Work to be completed
Extract word for word the lines of the listing from its start to the line holding "camera: 30 degrees left, 30 degrees down", both ends kept; pictures are not part of the copy.

*** Opening Available records ***

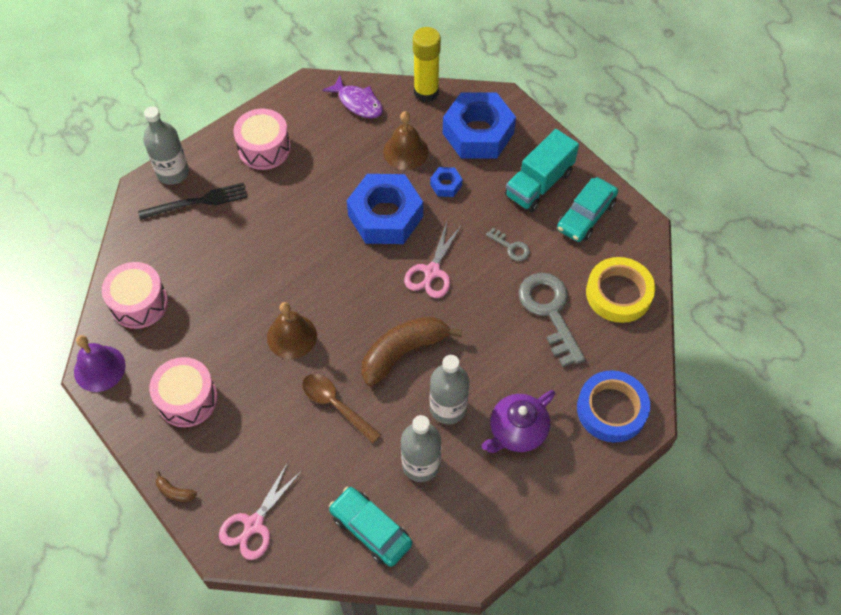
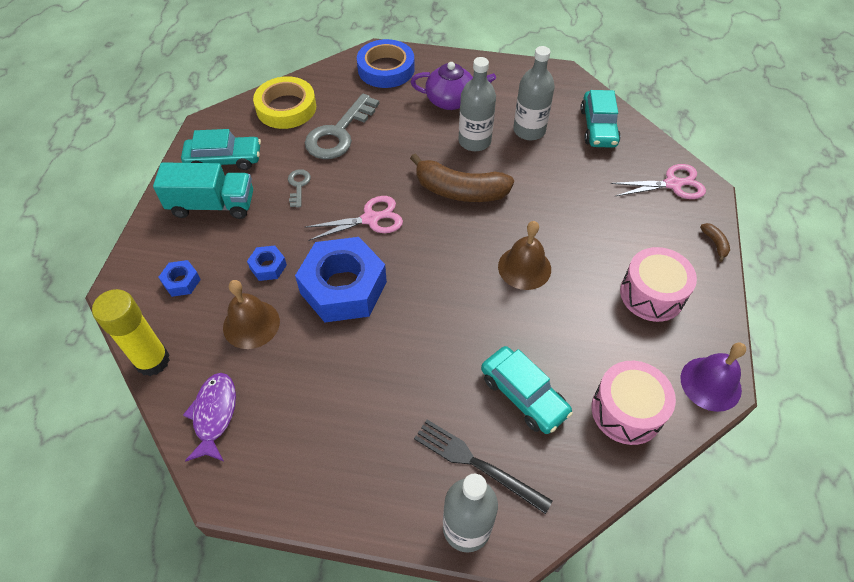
camera: 130 degrees left, 5 degrees down
(208, 257) = (523, 395): none -> turquoise car
(264, 148) = (352, 458): pink drum -> none
(336, 405) = (544, 200): brown spoon -> none
(478, 133) = (181, 282): blue nut -> blue nut, size x0.43

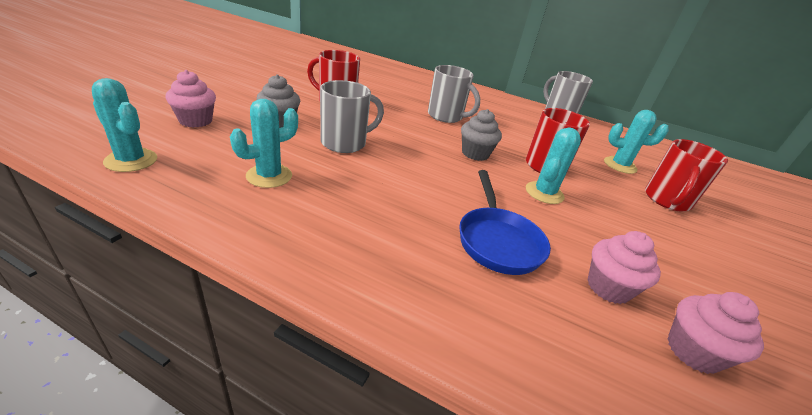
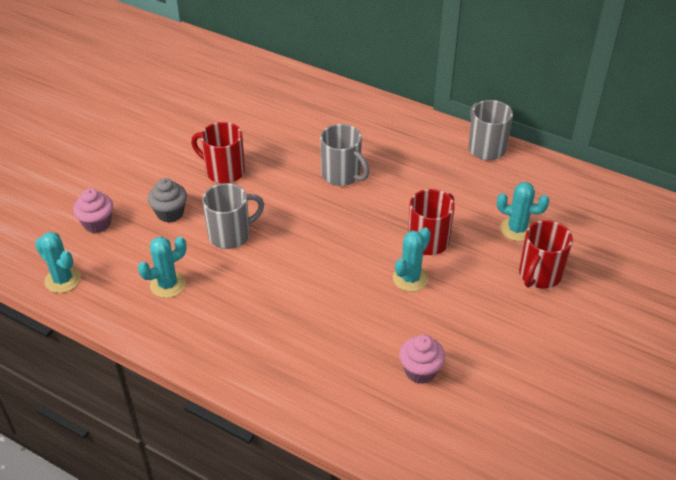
camera: 10 degrees right, 10 degrees up
(475, 154) = (358, 233): grey cupcake -> none
(497, 241) = (346, 335): blue pan -> none
(693, 351) = (456, 415): pink cupcake -> none

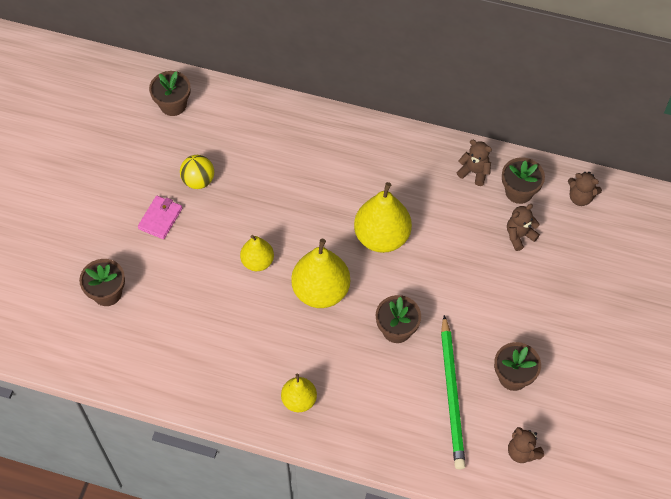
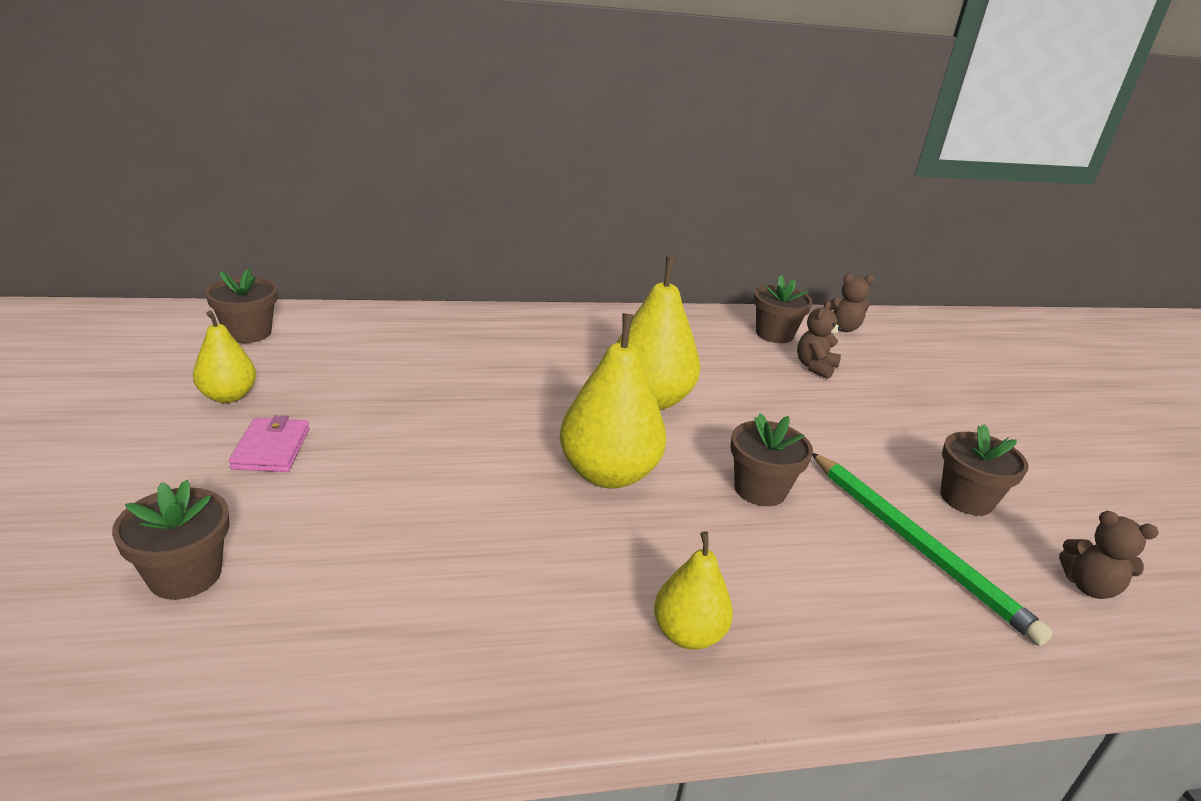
camera: 30 degrees left, 30 degrees down
(198, 181) = (325, 396): yellow ball -> none
(257, 262) = (479, 463): yellow pear -> yellow pear (228, 396)
(474, 172) = (709, 328): brown teddy bear -> none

*** Closing Available records ***

Solution for this task
camera: 130 degrees left, 5 degrees down
(208, 257) = (523, 395): none -> turquoise car
(264, 148) = (352, 458): pink drum -> none
(336, 405) = (544, 200): brown spoon -> none
(478, 133) = (181, 282): blue nut -> blue nut, size x0.43

camera: 10 degrees right, 10 degrees up
(475, 154) = (358, 233): grey cupcake -> none
(497, 241) = (346, 335): blue pan -> none
(693, 351) = (456, 415): pink cupcake -> none

camera: 30 degrees left, 30 degrees down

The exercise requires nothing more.